Scene difference descriptions:
════════════════════

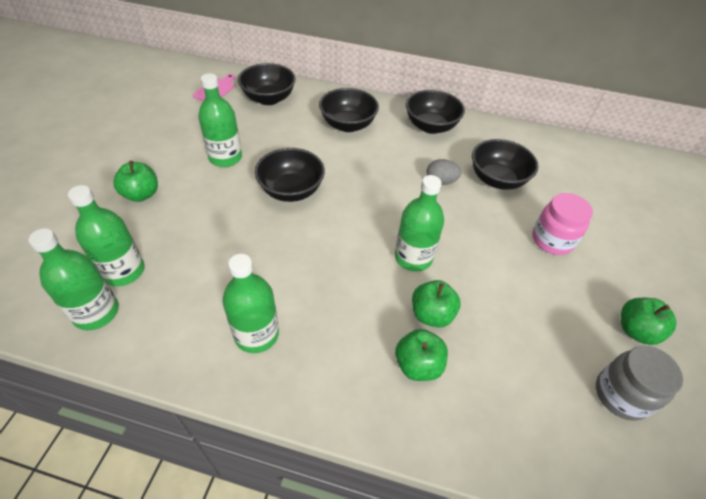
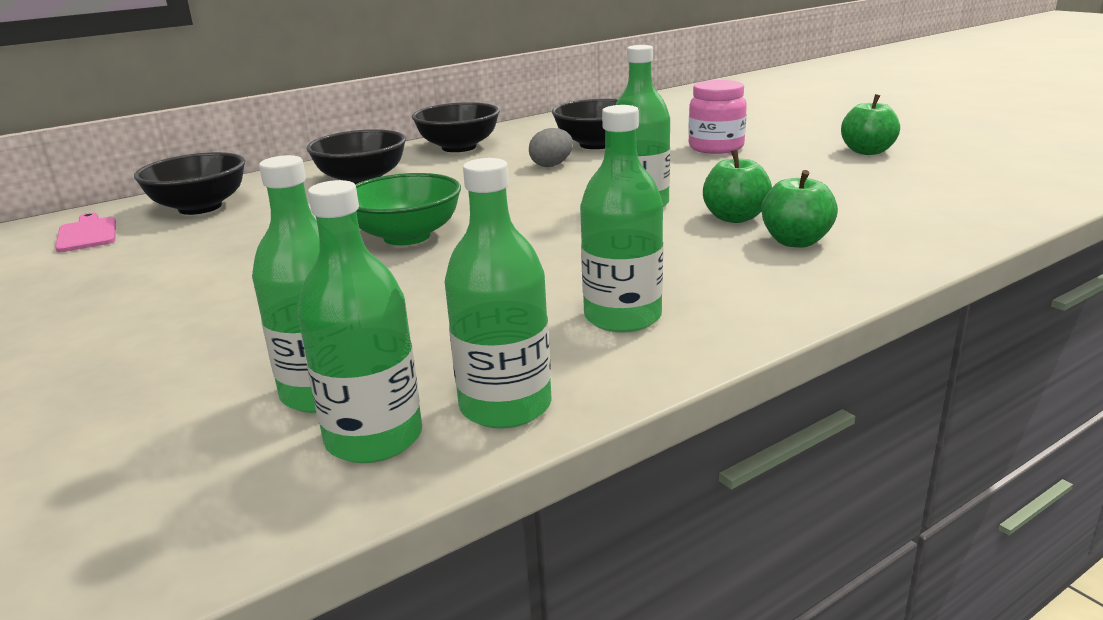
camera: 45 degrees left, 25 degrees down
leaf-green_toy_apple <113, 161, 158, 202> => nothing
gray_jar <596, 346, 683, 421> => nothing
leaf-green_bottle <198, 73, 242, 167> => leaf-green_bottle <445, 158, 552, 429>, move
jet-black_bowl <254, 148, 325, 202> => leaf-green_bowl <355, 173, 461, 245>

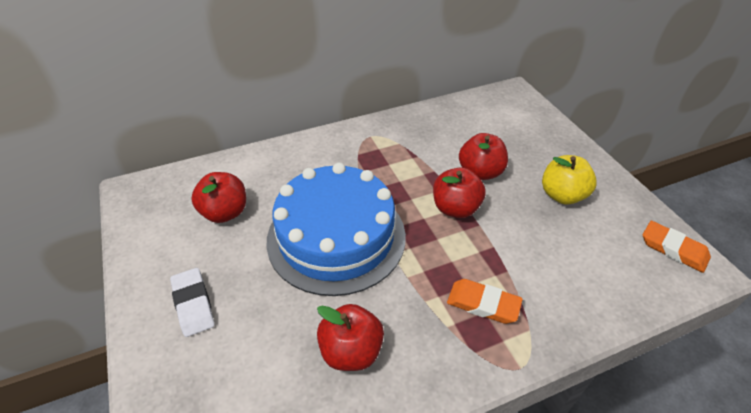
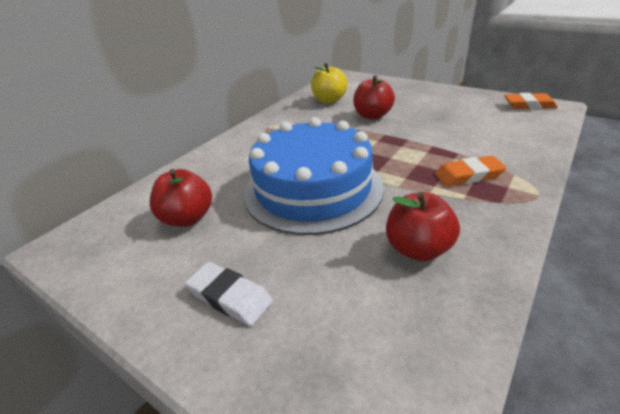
camera: 30 degrees left, 10 degrees down
crimson_toy_apple <433, 167, 486, 218> => nothing
golden_toy_apple <542, 155, 597, 205> => golden_toy_apple <311, 63, 348, 104>, move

════════════════════

WHAT TO PRODUCE: Each line from the one that holds "gray_jar <596, 346, 683, 421> => nothing" through the end of the entries must be returned exactly, while any pictures stay out.

YOUR RESPONSE:
gray_jar <596, 346, 683, 421> => nothing
leaf-green_bottle <198, 73, 242, 167> => leaf-green_bottle <445, 158, 552, 429>, move
jet-black_bowl <254, 148, 325, 202> => leaf-green_bowl <355, 173, 461, 245>

camera: 30 degrees left, 10 degrees down
crimson_toy_apple <433, 167, 486, 218> => nothing
golden_toy_apple <542, 155, 597, 205> => golden_toy_apple <311, 63, 348, 104>, move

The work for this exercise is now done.